*Required work:*
Set down each record exactly. Omit the pictures.

===== Provided information =====

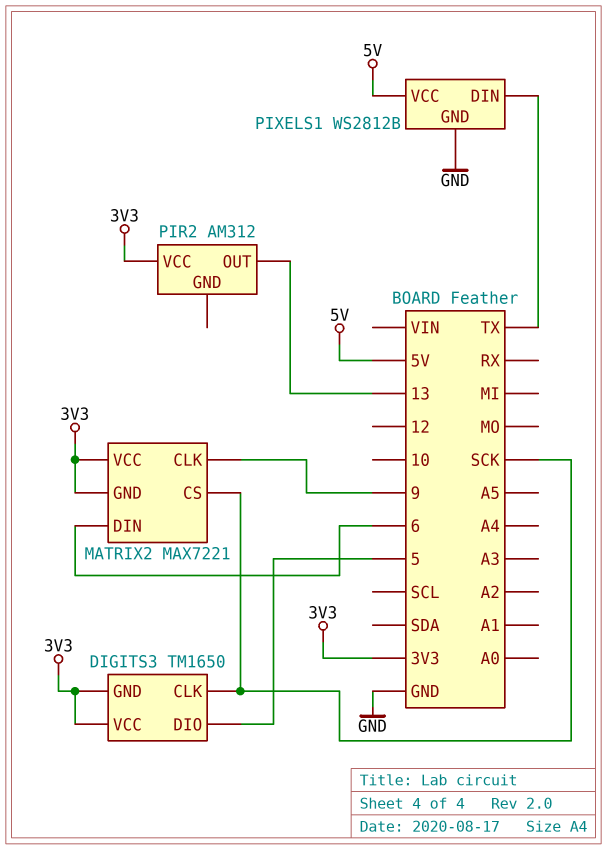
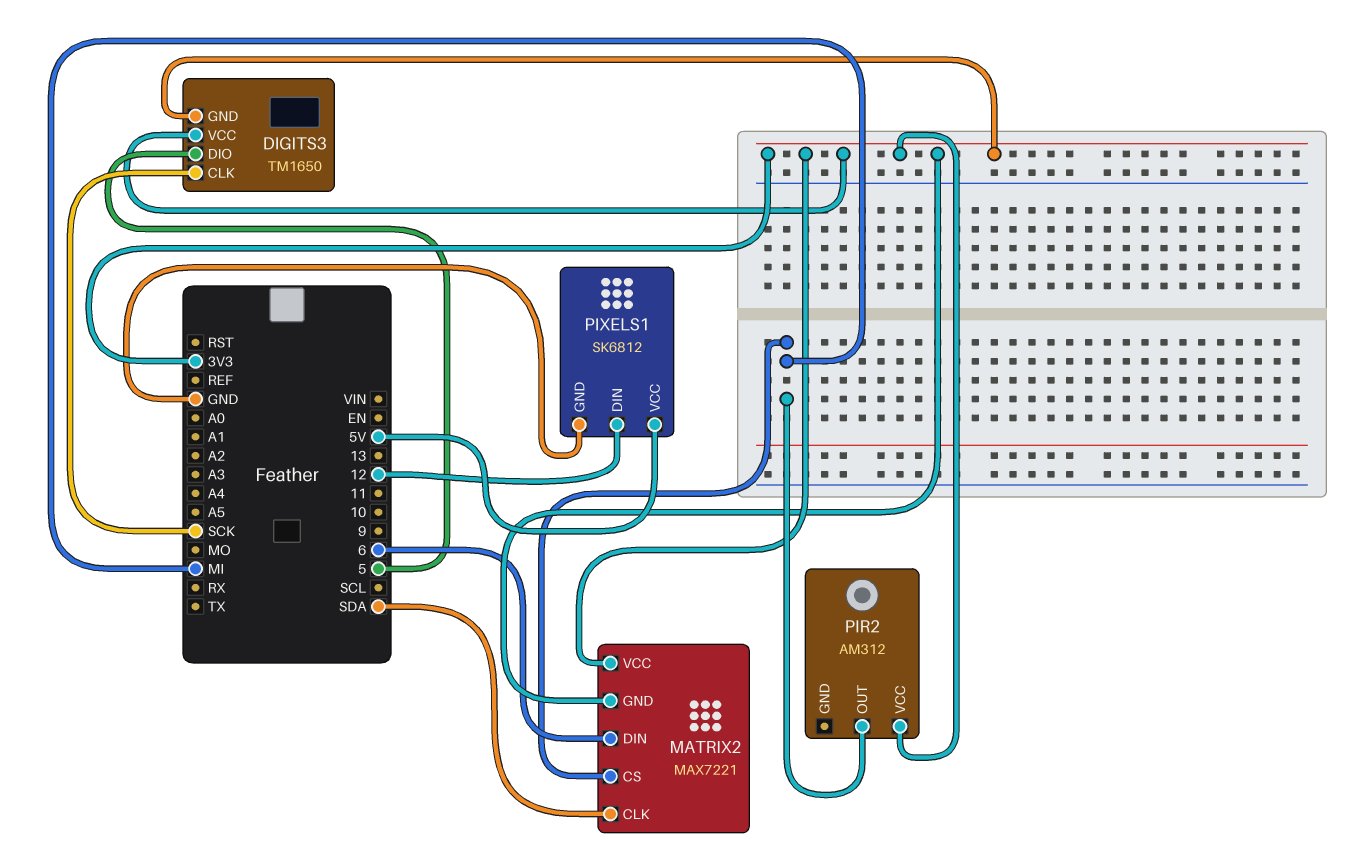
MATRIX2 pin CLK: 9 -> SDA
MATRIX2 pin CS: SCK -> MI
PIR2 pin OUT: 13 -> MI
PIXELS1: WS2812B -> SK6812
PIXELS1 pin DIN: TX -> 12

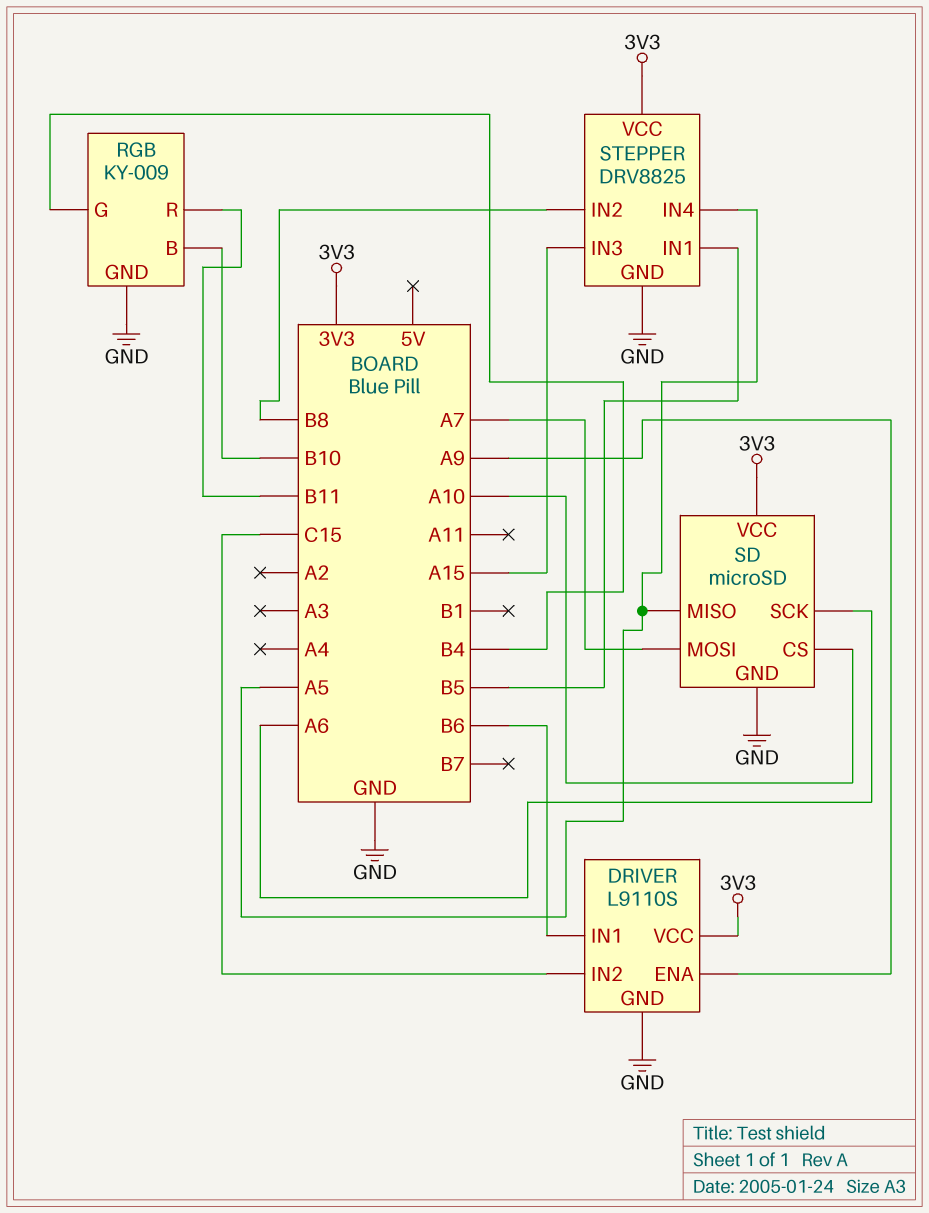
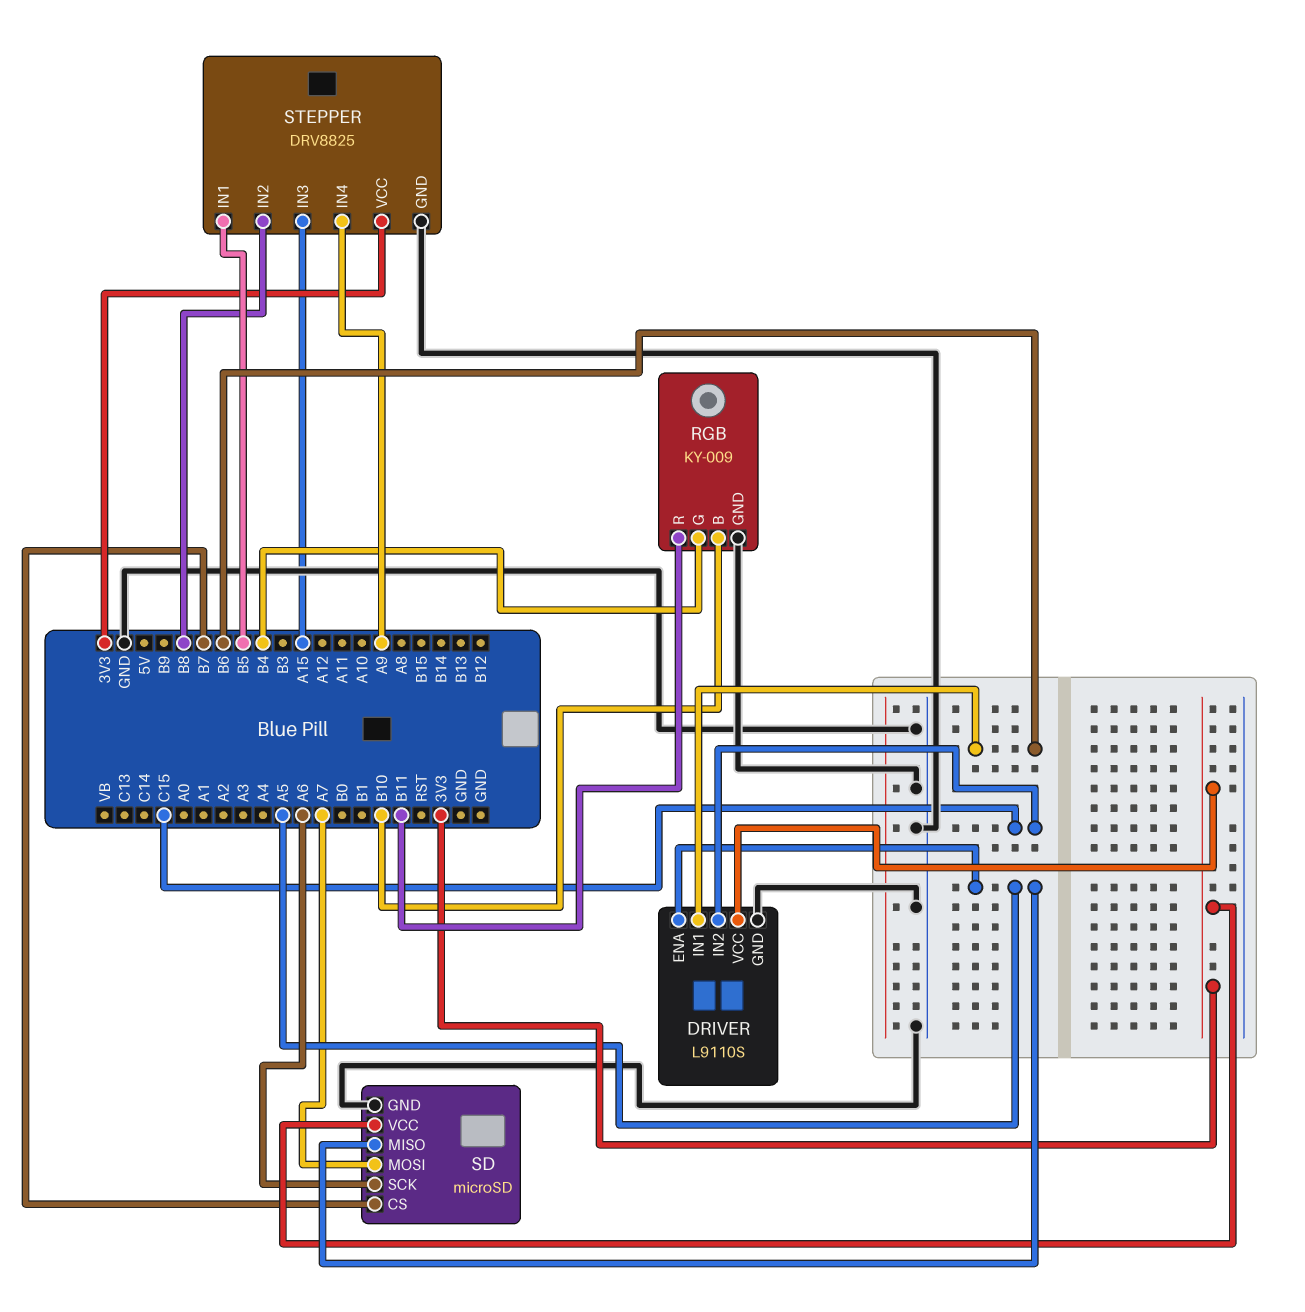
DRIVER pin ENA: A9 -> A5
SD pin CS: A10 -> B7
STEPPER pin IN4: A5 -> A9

=====

*The completed task:*
MATRIX2 pin CLK: 9 -> SDA
MATRIX2 pin CS: SCK -> MI
PIR2 pin OUT: 13 -> MI
PIXELS1: WS2812B -> SK6812
PIXELS1 pin DIN: TX -> 12

DRIVER pin ENA: A9 -> A5
SD pin CS: A10 -> B7
STEPPER pin IN4: A5 -> A9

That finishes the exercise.